**WHAT THE TASK REQUIRES**
In the data that follows, every line containing the word "plus" should be returned.
────────
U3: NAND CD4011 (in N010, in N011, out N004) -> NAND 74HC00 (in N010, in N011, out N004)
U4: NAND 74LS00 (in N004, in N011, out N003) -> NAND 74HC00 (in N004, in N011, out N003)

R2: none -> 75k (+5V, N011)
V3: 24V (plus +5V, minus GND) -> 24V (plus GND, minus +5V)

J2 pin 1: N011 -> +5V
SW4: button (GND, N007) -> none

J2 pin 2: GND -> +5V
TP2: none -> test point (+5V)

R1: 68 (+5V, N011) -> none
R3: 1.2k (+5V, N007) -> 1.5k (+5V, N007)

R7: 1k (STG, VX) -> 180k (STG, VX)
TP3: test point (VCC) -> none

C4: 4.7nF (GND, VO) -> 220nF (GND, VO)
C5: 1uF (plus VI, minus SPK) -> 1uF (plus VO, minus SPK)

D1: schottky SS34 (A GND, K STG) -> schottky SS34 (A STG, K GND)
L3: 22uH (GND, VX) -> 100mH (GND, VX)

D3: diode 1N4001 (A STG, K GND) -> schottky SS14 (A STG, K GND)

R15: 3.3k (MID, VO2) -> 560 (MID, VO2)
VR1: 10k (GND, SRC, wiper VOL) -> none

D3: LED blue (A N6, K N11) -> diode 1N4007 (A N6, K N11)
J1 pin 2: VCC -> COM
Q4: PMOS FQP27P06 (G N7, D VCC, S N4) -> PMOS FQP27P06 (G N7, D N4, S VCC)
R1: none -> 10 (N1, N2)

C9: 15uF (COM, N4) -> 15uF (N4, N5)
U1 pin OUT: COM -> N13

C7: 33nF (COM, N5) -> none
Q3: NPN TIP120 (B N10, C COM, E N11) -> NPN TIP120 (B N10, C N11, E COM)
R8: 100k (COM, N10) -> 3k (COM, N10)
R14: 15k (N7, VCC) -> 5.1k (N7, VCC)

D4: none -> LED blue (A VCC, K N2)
────────
**WRITTEN RESPONSE**
V3: 24V (plus +5V, minus GND) -> 24V (plus GND, minus +5V)
C5: 1uF (plus VI, minus SPK) -> 1uF (plus VO, minus SPK)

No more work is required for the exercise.